[ASSIGNED TASK] Which lines of the entries contain the word "yellow"? Please list them.

· · ·

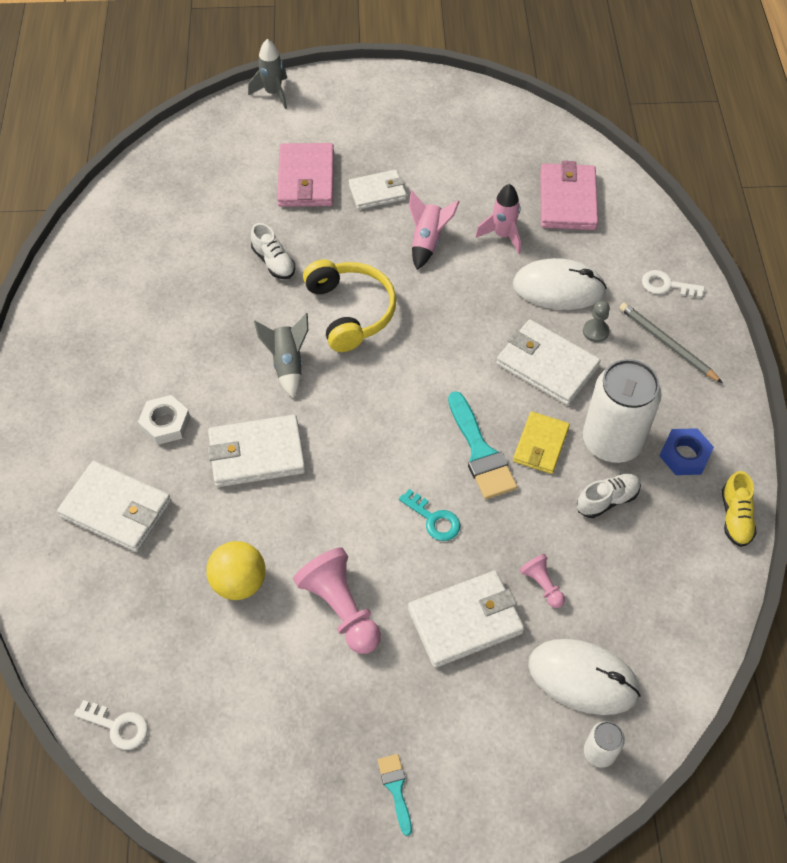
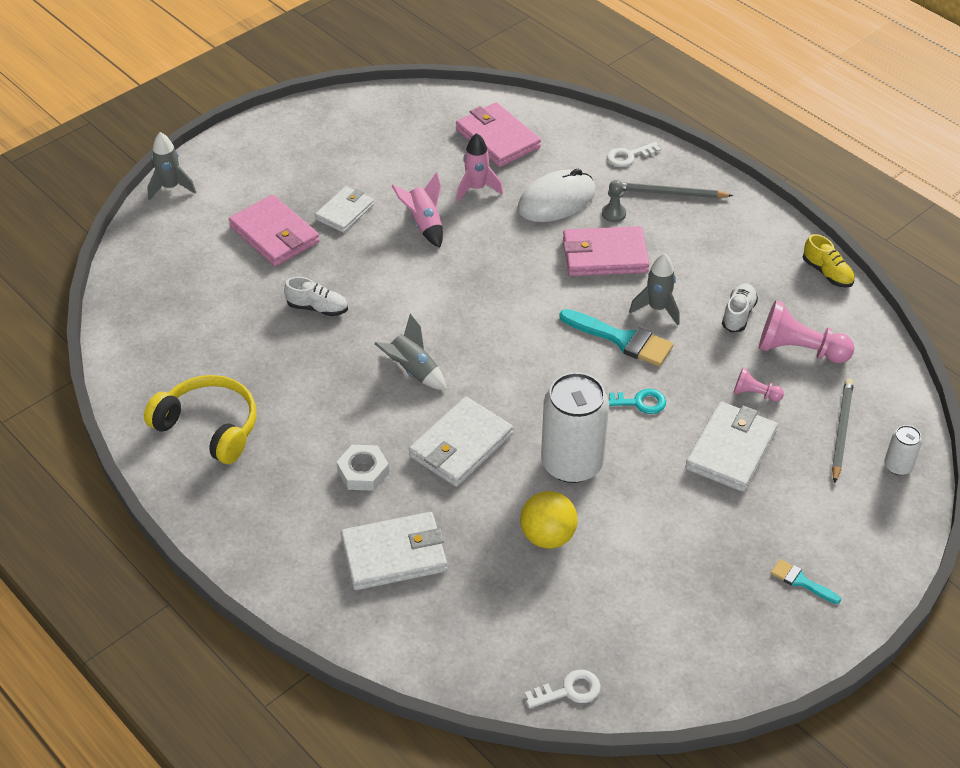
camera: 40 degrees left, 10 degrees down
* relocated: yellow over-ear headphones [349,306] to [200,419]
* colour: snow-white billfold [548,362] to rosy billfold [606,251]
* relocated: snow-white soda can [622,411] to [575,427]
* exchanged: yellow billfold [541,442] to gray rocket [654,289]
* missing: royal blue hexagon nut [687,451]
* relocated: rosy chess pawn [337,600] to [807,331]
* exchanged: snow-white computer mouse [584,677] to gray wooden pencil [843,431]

· · ·

[SOLUTION FOR THIS EXERCISE]
* relocated: yellow over-ear headphones [349,306] to [200,419]
* exchanged: yellow billfold [541,442] to gray rocket [654,289]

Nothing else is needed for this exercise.